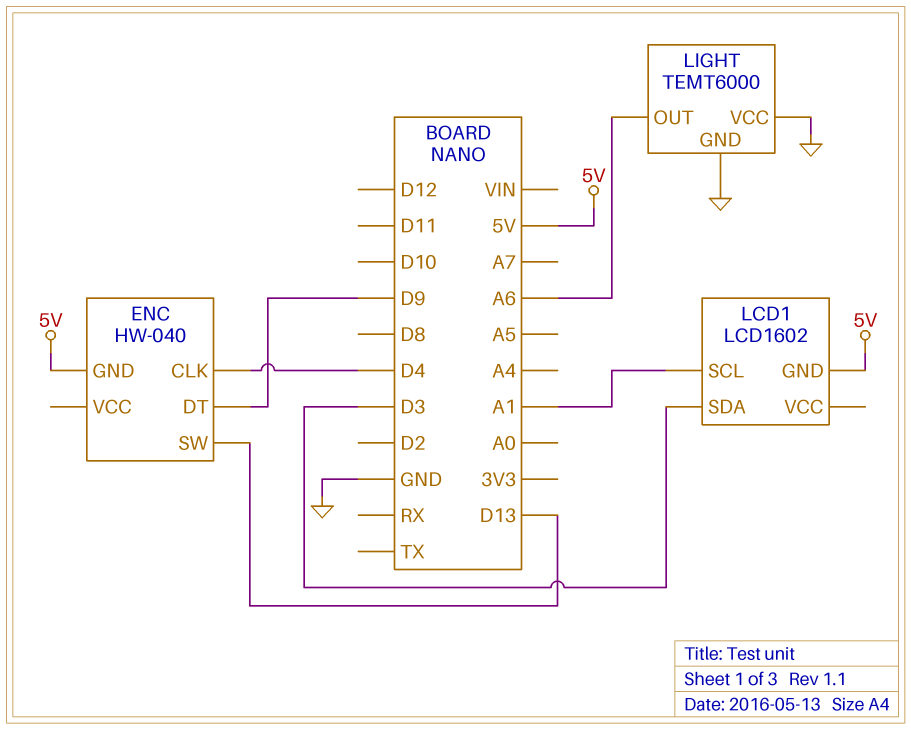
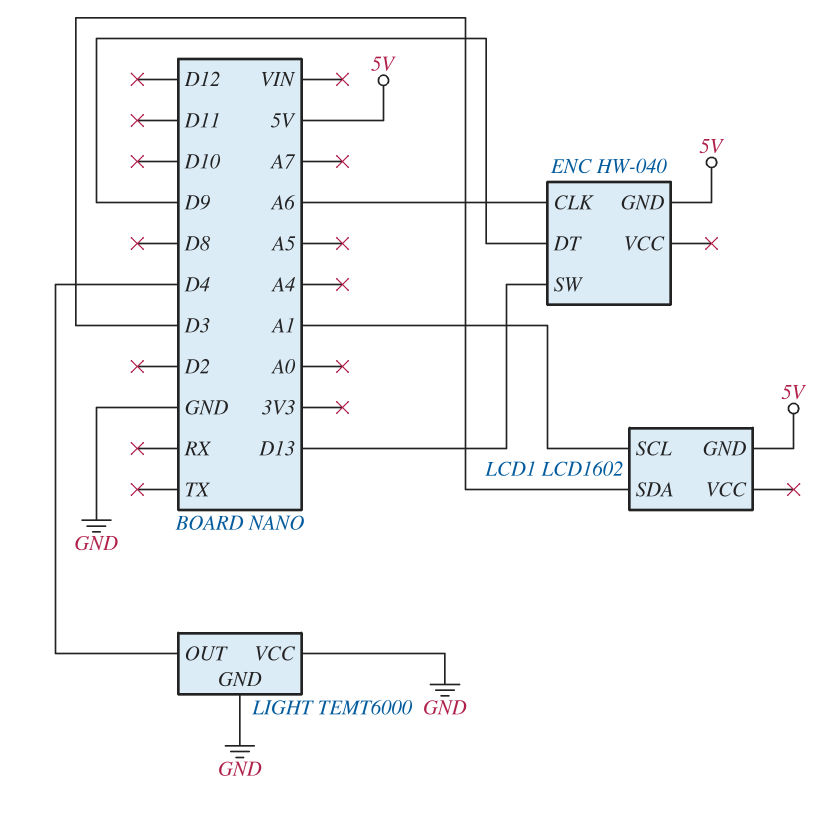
ENC pin CLK: D4 -> A6
LIGHT pin OUT: A6 -> D4

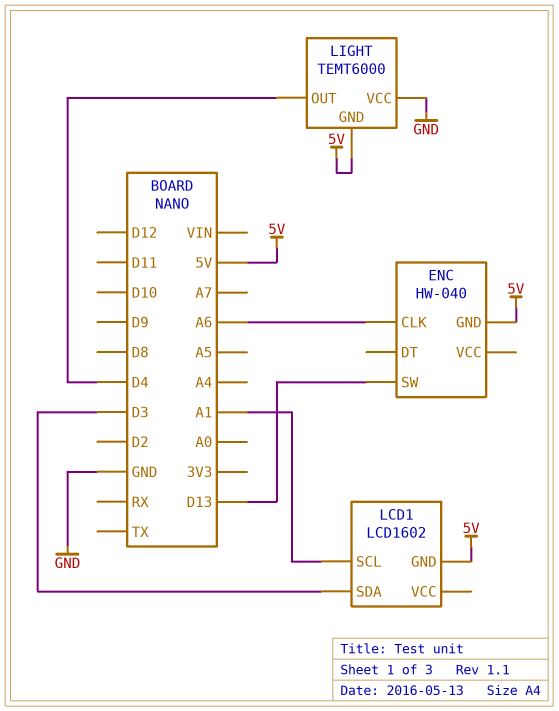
ENC pin DT: D9 -> none
LIGHT pin GND: GND -> 5V

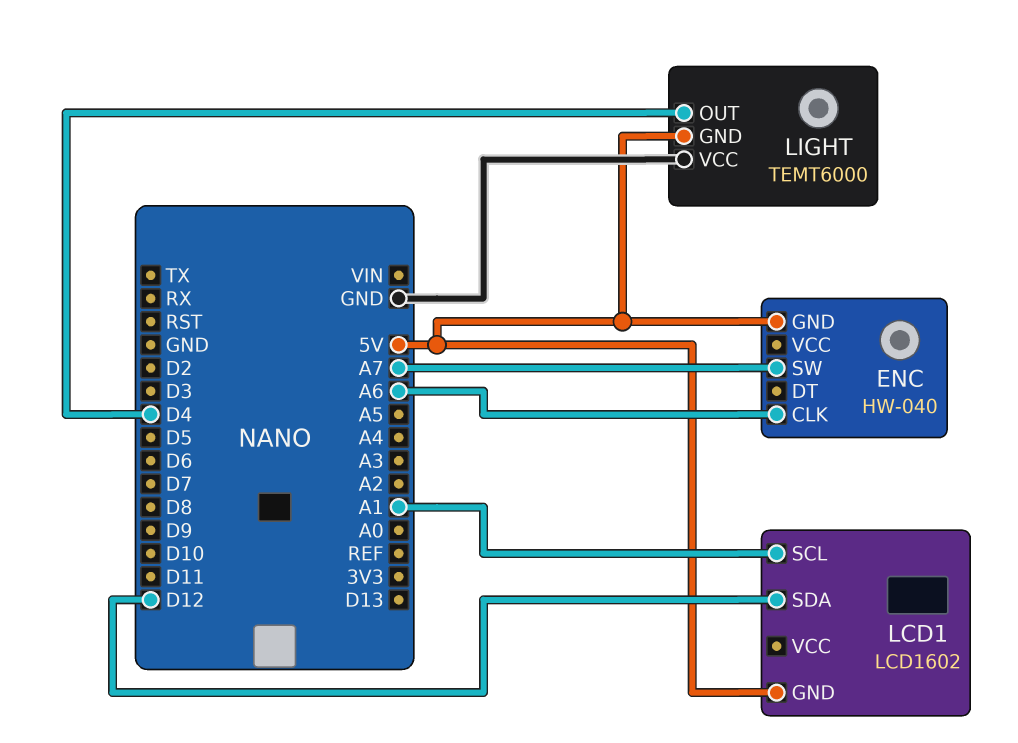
ENC pin SW: D13 -> A7
LCD1 pin SDA: D3 -> D12

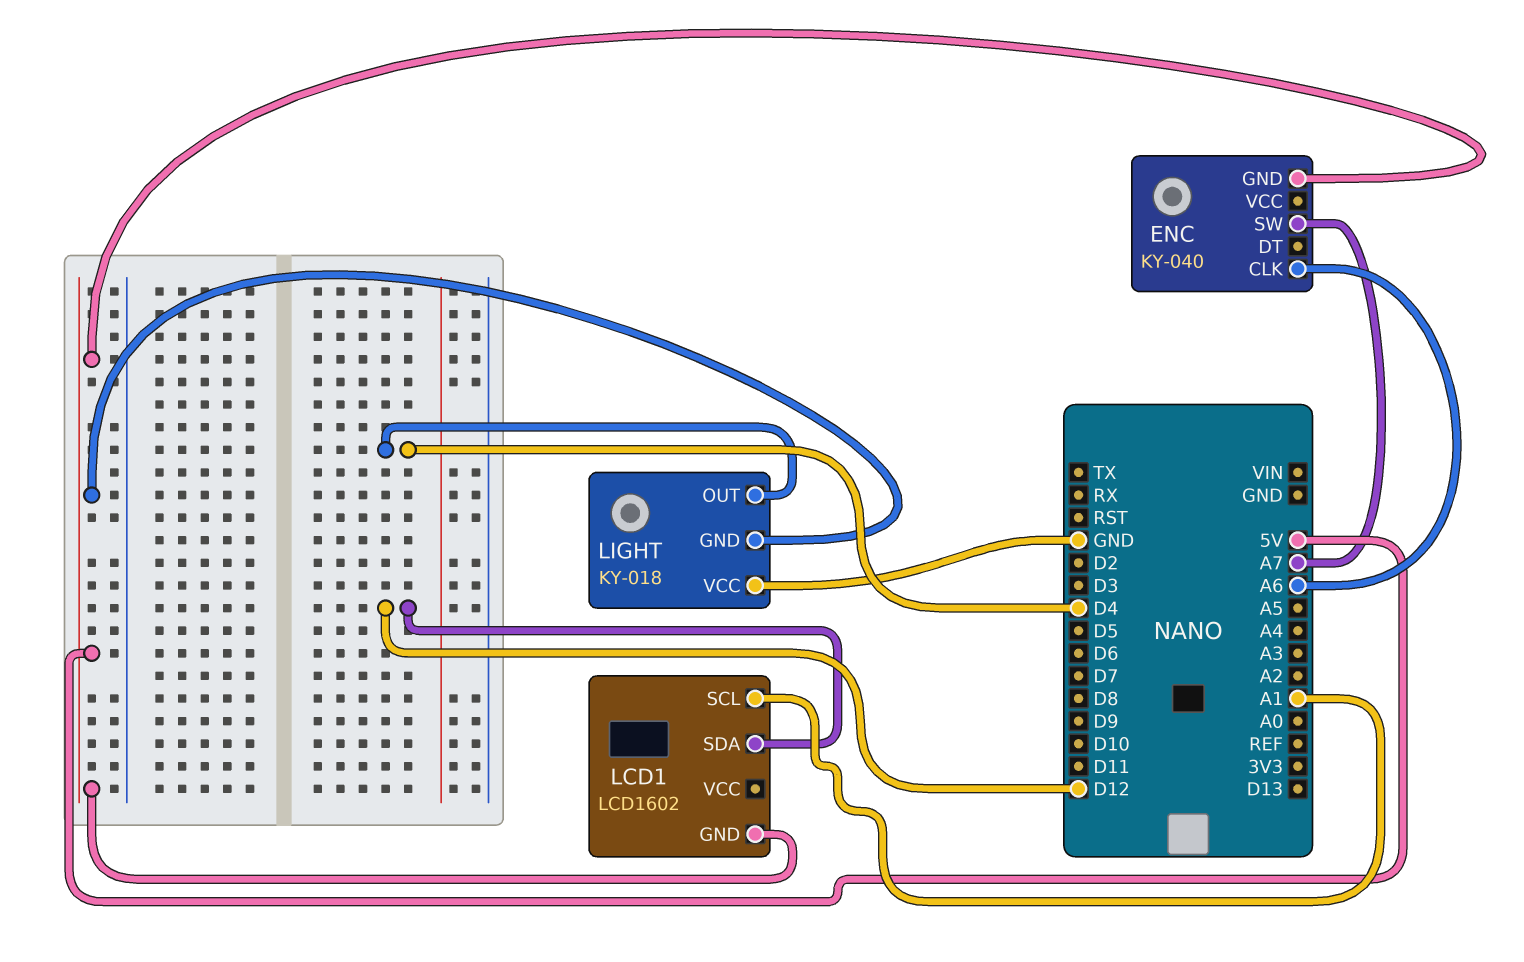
ENC: HW-040 -> KY-040
LIGHT: TEMT6000 -> KY-018

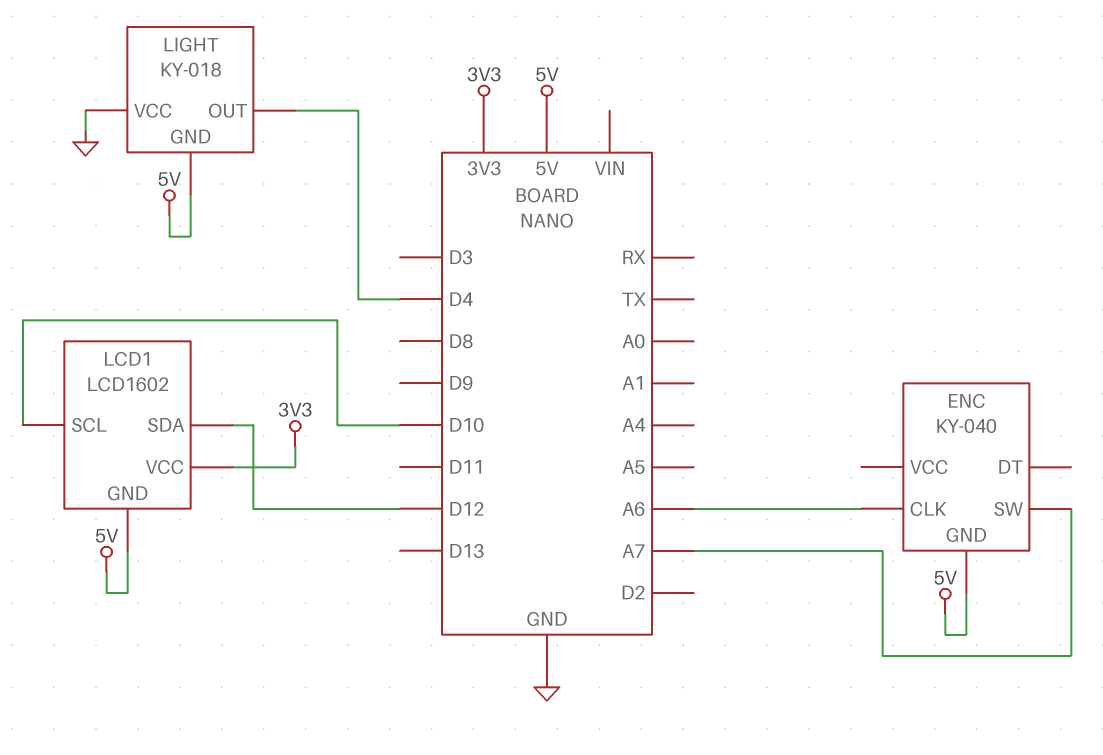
LCD1 pin SCL: A1 -> D10
LCD1 pin VCC: none -> 3V3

****************************************

Description of the task
Retype each entry above character for character; pictures stay out.

Your solution
ENC pin CLK: D4 -> A6
LIGHT pin OUT: A6 -> D4

ENC pin DT: D9 -> none
LIGHT pin GND: GND -> 5V

ENC pin SW: D13 -> A7
LCD1 pin SDA: D3 -> D12

ENC: HW-040 -> KY-040
LIGHT: TEMT6000 -> KY-018

LCD1 pin SCL: A1 -> D10
LCD1 pin VCC: none -> 3V3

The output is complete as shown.